YOUR TASK:
Copy out, word for word, the lines from the start of the data below through the line containing "red diamond: moved", and no others.

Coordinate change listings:
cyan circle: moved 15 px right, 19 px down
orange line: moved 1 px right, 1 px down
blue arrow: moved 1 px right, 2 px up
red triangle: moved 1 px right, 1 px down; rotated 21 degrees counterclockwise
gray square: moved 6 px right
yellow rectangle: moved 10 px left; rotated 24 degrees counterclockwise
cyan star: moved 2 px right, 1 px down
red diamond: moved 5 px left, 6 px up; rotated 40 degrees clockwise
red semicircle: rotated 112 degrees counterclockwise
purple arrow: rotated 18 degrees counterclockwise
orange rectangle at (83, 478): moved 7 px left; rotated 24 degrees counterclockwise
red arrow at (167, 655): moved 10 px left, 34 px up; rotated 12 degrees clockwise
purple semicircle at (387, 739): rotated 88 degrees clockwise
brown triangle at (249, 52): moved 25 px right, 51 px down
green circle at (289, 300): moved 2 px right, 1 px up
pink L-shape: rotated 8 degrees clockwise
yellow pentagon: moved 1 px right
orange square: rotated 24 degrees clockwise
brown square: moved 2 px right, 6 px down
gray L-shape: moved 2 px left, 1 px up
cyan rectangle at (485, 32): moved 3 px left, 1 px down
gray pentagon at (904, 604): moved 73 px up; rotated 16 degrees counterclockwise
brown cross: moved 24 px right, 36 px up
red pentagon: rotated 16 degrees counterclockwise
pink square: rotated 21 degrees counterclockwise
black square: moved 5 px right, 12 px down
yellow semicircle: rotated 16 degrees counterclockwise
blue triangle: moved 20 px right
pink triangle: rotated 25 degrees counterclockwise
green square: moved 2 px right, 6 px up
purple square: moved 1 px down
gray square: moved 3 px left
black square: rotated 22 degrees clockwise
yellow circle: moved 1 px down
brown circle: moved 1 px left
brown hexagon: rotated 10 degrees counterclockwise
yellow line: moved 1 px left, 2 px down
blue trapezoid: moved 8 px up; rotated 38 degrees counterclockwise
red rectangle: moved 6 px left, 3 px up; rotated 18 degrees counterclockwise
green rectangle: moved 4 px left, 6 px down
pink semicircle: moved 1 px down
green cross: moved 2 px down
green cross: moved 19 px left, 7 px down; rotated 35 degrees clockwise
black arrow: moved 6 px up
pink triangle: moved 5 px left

REPLY TO THE EXERCISE:
cyan circle: moved 15 px right, 19 px down
orange line: moved 1 px right, 1 px down
blue arrow: moved 1 px right, 2 px up
red triangle: moved 1 px right, 1 px down; rotated 21 degrees counterclockwise
gray square: moved 6 px right
yellow rectangle: moved 10 px left; rotated 24 degrees counterclockwise
cyan star: moved 2 px right, 1 px down
red diamond: moved 5 px left, 6 px up; rotated 40 degrees clockwise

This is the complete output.